### How to complete this task
Print the full listing below exactly, keeping every character as it stands.

### Data listing
==*==
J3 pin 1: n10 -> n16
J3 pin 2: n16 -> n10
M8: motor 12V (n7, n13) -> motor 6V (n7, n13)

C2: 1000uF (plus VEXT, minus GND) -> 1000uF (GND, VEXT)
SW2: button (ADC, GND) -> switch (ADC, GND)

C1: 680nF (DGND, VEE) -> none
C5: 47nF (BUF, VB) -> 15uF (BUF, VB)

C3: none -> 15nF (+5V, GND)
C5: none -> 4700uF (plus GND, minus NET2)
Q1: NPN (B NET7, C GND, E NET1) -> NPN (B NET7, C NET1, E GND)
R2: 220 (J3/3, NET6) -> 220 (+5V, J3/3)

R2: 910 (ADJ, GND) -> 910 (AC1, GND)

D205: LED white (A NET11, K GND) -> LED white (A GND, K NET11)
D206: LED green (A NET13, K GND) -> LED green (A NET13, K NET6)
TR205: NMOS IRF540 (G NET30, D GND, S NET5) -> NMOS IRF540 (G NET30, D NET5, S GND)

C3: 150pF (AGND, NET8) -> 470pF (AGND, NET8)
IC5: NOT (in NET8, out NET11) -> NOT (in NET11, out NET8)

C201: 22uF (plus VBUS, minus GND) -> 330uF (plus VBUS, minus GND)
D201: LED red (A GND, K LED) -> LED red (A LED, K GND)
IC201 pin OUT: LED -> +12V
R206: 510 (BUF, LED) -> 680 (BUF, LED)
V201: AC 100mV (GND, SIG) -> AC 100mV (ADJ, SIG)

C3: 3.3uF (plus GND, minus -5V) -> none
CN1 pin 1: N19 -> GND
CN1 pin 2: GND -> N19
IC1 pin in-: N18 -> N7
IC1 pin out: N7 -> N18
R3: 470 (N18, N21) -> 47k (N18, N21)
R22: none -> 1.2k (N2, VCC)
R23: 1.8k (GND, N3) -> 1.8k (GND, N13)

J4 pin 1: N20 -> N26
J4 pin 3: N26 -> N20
==*==
### Response
J3 pin 1: n10 -> n16
J3 pin 2: n16 -> n10
M8: motor 12V (n7, n13) -> motor 6V (n7, n13)

C2: 1000uF (plus VEXT, minus GND) -> 1000uF (GND, VEXT)
SW2: button (ADC, GND) -> switch (ADC, GND)

C1: 680nF (DGND, VEE) -> none
C5: 47nF (BUF, VB) -> 15uF (BUF, VB)

C3: none -> 15nF (+5V, GND)
C5: none -> 4700uF (plus GND, minus NET2)
Q1: NPN (B NET7, C GND, E NET1) -> NPN (B NET7, C NET1, E GND)
R2: 220 (J3/3, NET6) -> 220 (+5V, J3/3)

R2: 910 (ADJ, GND) -> 910 (AC1, GND)

D205: LED white (A NET11, K GND) -> LED white (A GND, K NET11)
D206: LED green (A NET13, K GND) -> LED green (A NET13, K NET6)
TR205: NMOS IRF540 (G NET30, D GND, S NET5) -> NMOS IRF540 (G NET30, D NET5, S GND)

C3: 150pF (AGND, NET8) -> 470pF (AGND, NET8)
IC5: NOT (in NET8, out NET11) -> NOT (in NET11, out NET8)

C201: 22uF (plus VBUS, minus GND) -> 330uF (plus VBUS, minus GND)
D201: LED red (A GND, K LED) -> LED red (A LED, K GND)
IC201 pin OUT: LED -> +12V
R206: 510 (BUF, LED) -> 680 (BUF, LED)
V201: AC 100mV (GND, SIG) -> AC 100mV (ADJ, SIG)

C3: 3.3uF (plus GND, minus -5V) -> none
CN1 pin 1: N19 -> GND
CN1 pin 2: GND -> N19
IC1 pin in-: N18 -> N7
IC1 pin out: N7 -> N18
R3: 470 (N18, N21) -> 47k (N18, N21)
R22: none -> 1.2k (N2, VCC)
R23: 1.8k (GND, N3) -> 1.8k (GND, N13)

J4 pin 1: N20 -> N26
J4 pin 3: N26 -> N20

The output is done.